TASK.
If a line of the data contains the word "fish", it is counted; report how many such lines there are and nothing else.

**** EXERCISE DATA ****

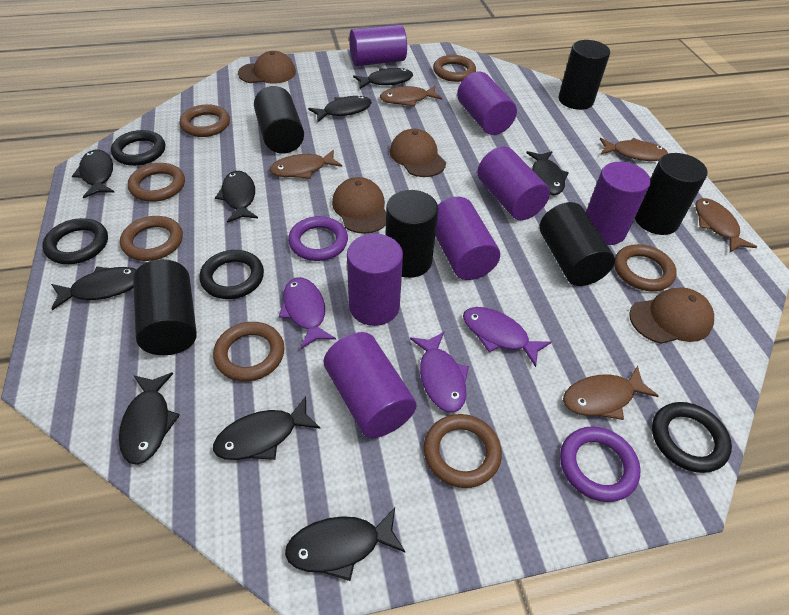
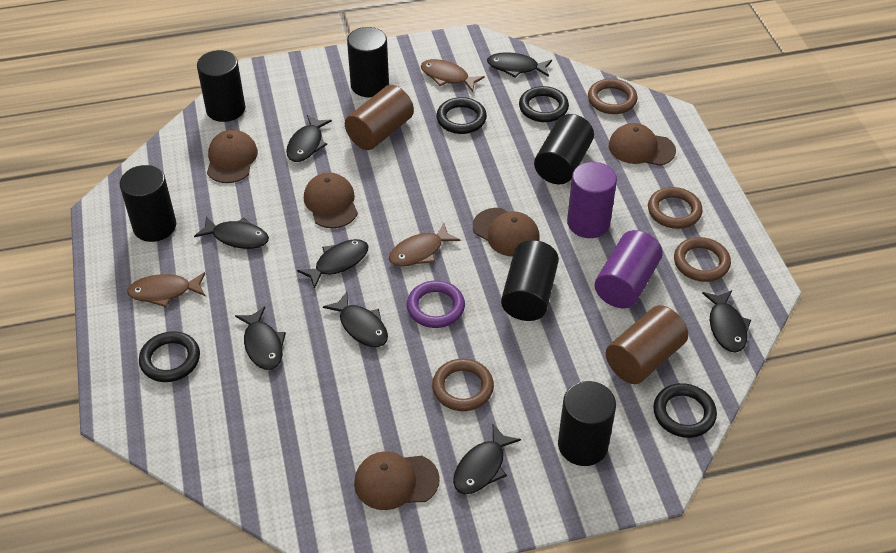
black fish: 9 -> 8
brown cap: 4 -> 5
brown cylinder: 0 -> 2
brown fish: 5 -> 3
brown ring: 7 -> 4
purple cylinder: 7 -> 2
purple fish: 3 -> 0
purple ring: 2 -> 1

****

ANSWER TO THIS TASK.
3